Information given:
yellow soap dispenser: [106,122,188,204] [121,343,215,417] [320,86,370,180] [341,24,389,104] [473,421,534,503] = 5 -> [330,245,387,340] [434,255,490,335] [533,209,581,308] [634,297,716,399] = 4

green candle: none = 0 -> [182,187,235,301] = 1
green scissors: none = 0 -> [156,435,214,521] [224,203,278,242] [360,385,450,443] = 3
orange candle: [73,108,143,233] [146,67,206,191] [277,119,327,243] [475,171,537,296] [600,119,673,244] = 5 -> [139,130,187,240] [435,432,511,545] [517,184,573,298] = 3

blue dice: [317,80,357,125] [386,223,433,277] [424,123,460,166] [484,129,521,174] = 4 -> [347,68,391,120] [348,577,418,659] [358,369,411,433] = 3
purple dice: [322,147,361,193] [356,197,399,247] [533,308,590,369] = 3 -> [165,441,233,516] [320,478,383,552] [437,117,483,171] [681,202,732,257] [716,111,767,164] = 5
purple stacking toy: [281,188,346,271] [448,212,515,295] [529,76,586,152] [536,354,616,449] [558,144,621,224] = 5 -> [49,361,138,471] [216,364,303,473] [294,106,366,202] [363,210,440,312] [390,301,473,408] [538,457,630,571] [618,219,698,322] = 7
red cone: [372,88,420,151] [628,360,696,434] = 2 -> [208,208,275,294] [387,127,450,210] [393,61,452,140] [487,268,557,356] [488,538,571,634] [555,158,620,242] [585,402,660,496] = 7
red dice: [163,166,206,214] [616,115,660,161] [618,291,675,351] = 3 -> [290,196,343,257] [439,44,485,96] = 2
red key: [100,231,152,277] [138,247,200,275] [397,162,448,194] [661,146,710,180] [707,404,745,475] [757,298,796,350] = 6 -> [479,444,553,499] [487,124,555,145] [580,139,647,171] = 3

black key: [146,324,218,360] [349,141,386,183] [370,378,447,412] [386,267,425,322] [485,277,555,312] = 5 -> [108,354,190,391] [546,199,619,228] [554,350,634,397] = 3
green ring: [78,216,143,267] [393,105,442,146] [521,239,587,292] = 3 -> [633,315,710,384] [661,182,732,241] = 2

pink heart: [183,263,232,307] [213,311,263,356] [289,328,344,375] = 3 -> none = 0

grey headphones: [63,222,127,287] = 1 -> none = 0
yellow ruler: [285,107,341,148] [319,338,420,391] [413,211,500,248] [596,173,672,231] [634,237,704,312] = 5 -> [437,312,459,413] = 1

What to do: Set down exactly the lines of the data above, beginning with the line that has "purple stacking toy: [281,188,346,271]" and ending with the line that has "red cone: [372,88,420,151]", and no others.

Task solution:
purple stacking toy: [281,188,346,271] [448,212,515,295] [529,76,586,152] [536,354,616,449] [558,144,621,224] = 5 -> [49,361,138,471] [216,364,303,473] [294,106,366,202] [363,210,440,312] [390,301,473,408] [538,457,630,571] [618,219,698,322] = 7
red cone: [372,88,420,151] [628,360,696,434] = 2 -> [208,208,275,294] [387,127,450,210] [393,61,452,140] [487,268,557,356] [488,538,571,634] [555,158,620,242] [585,402,660,496] = 7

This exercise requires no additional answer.